Task brief:
Gather all lines from the material that contain "LEDK".

Material for this exercise:
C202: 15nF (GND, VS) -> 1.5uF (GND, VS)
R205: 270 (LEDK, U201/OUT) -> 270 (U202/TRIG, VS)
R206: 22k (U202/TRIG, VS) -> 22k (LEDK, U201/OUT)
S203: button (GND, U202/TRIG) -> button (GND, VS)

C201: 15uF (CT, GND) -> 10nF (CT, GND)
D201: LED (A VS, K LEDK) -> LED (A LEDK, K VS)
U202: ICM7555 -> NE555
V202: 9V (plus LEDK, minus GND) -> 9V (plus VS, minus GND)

...

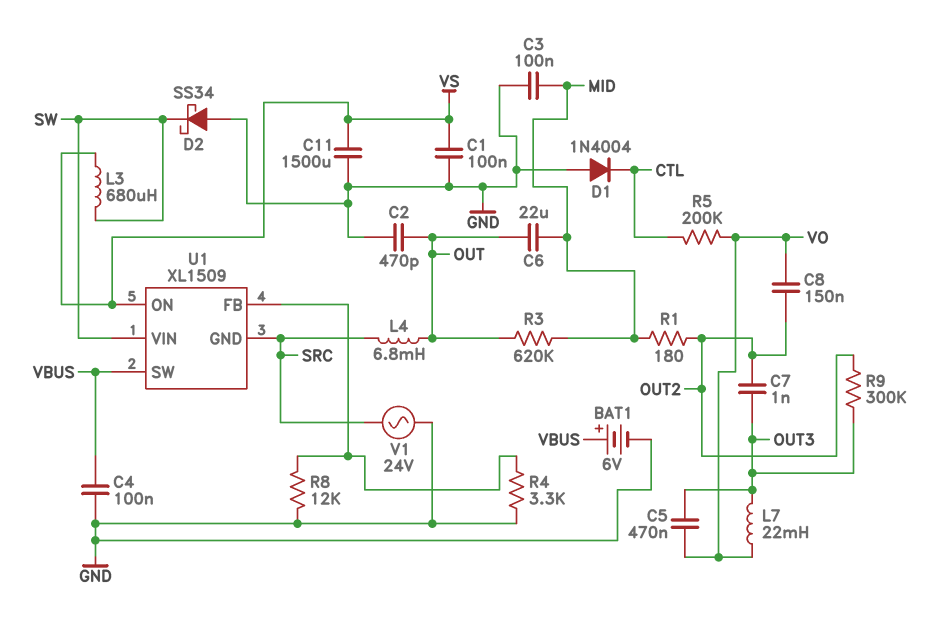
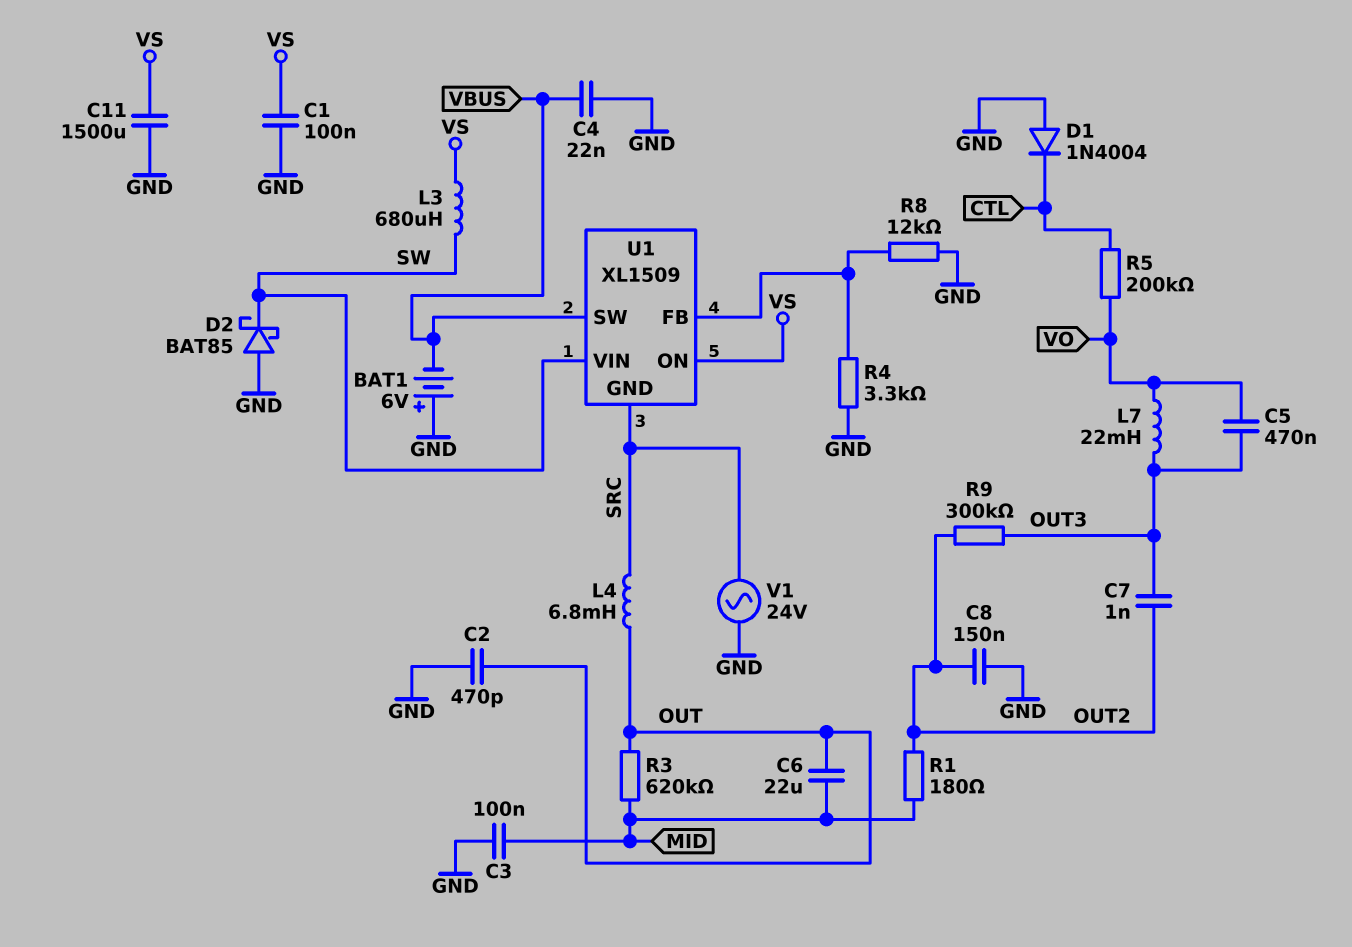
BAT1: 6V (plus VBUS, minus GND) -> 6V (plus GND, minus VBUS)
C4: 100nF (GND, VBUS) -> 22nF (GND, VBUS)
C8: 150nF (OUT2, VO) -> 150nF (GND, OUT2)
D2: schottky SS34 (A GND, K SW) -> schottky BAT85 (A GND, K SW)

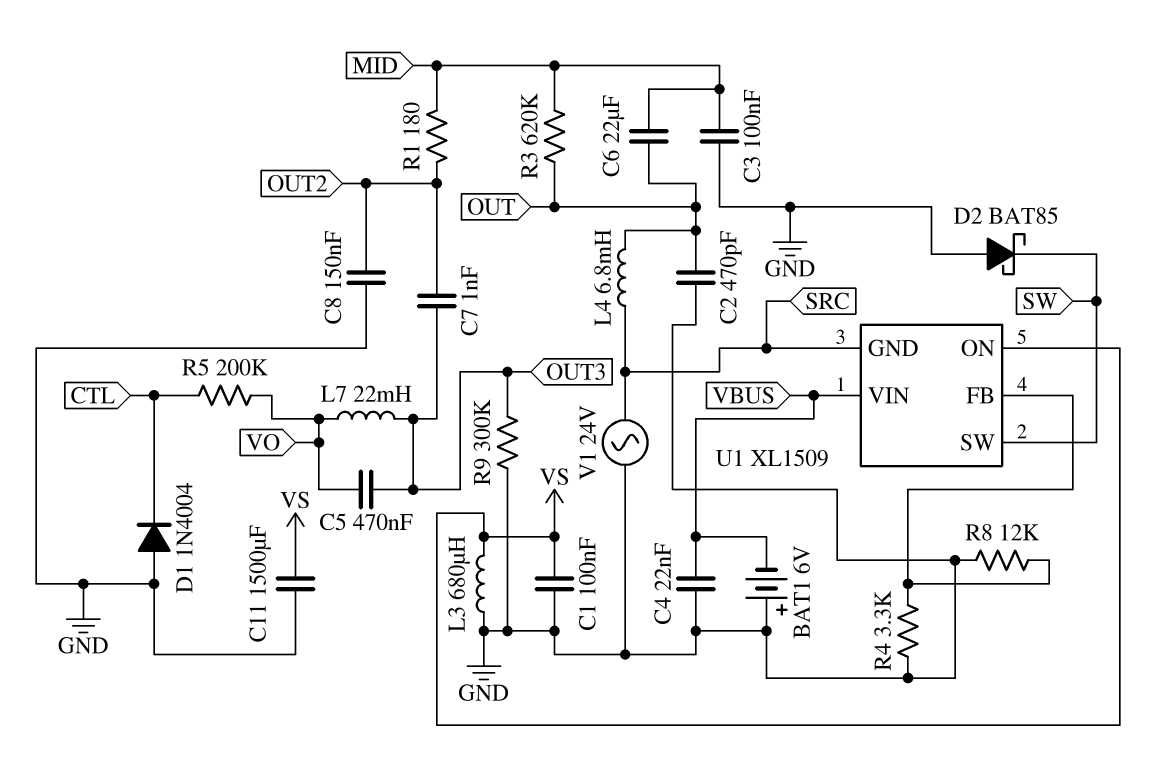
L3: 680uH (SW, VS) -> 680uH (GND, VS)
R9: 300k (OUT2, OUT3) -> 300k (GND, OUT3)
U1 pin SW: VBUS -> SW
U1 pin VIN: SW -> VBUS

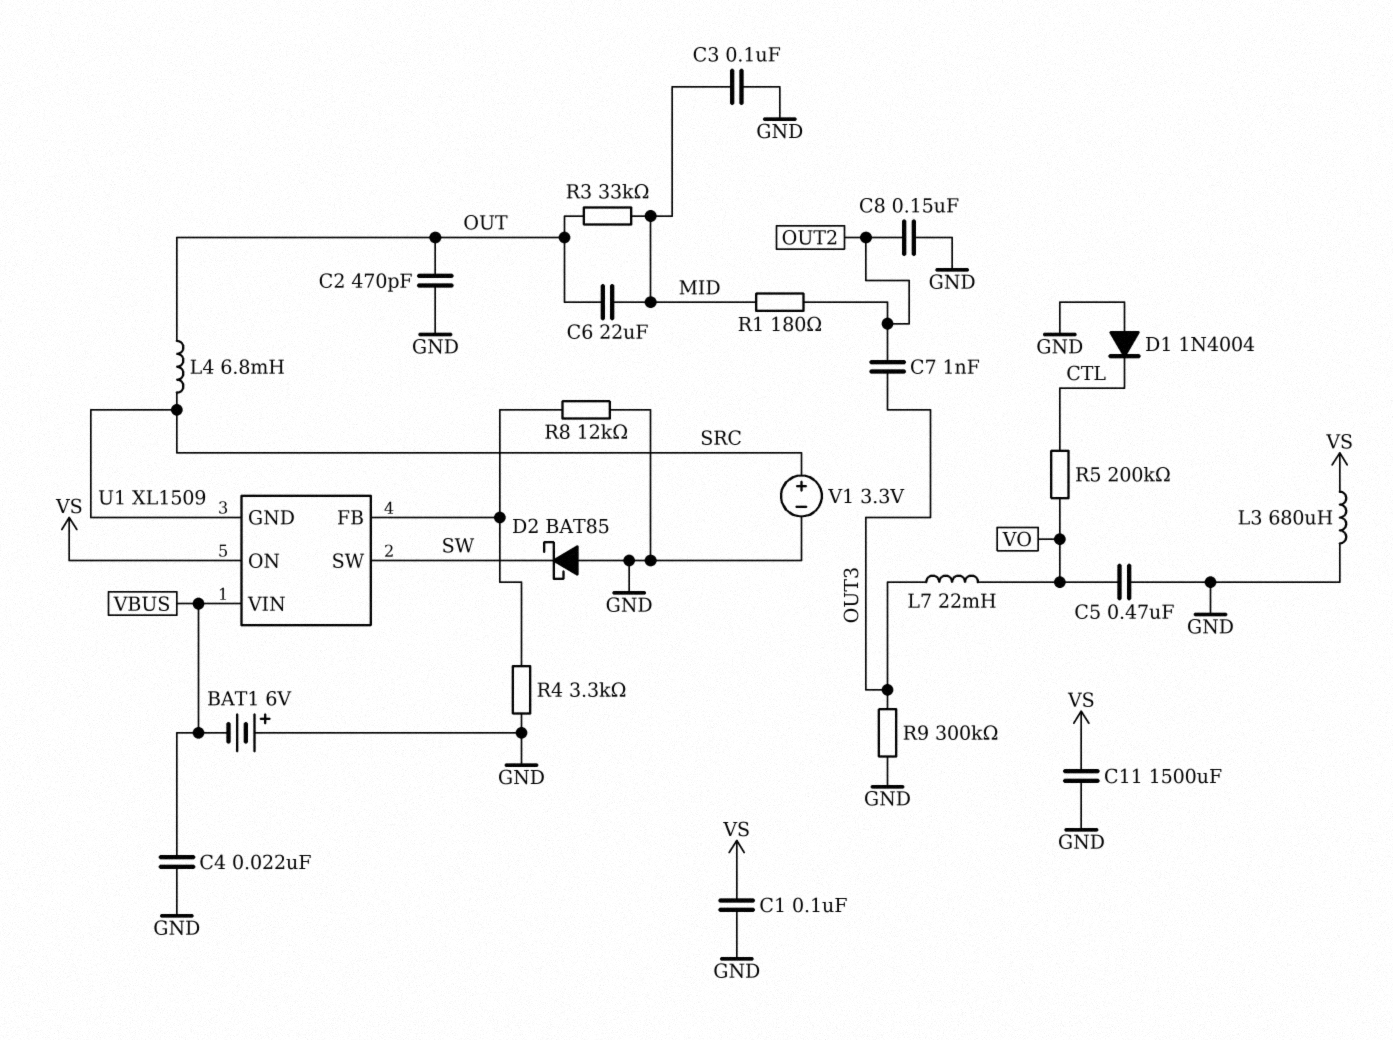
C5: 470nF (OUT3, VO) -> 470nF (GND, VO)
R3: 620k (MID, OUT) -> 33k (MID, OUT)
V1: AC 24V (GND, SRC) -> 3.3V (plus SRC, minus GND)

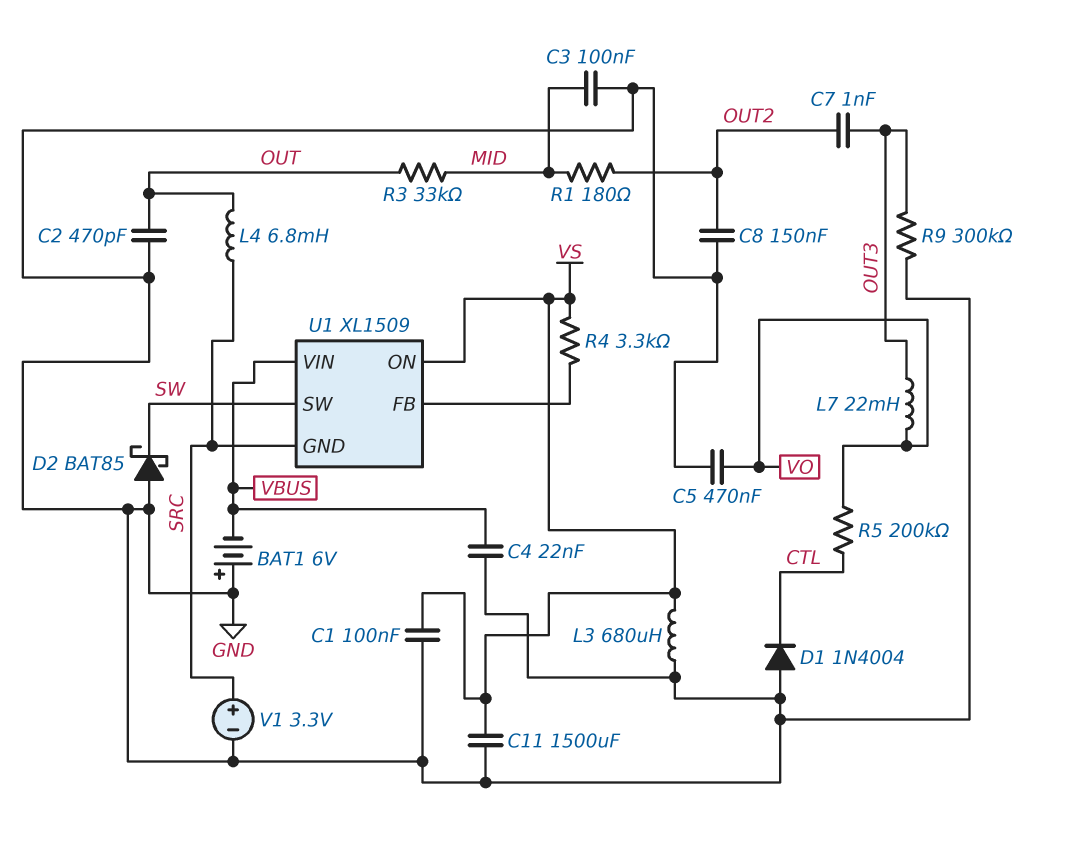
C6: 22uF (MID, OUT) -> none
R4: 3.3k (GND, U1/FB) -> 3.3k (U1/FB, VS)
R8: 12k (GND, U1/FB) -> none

Response below:
R205: 270 (LEDK, U201/OUT) -> 270 (U202/TRIG, VS)
R206: 22k (U202/TRIG, VS) -> 22k (LEDK, U201/OUT)
D201: LED (A VS, K LEDK) -> LED (A LEDK, K VS)
V202: 9V (plus LEDK, minus GND) -> 9V (plus VS, minus GND)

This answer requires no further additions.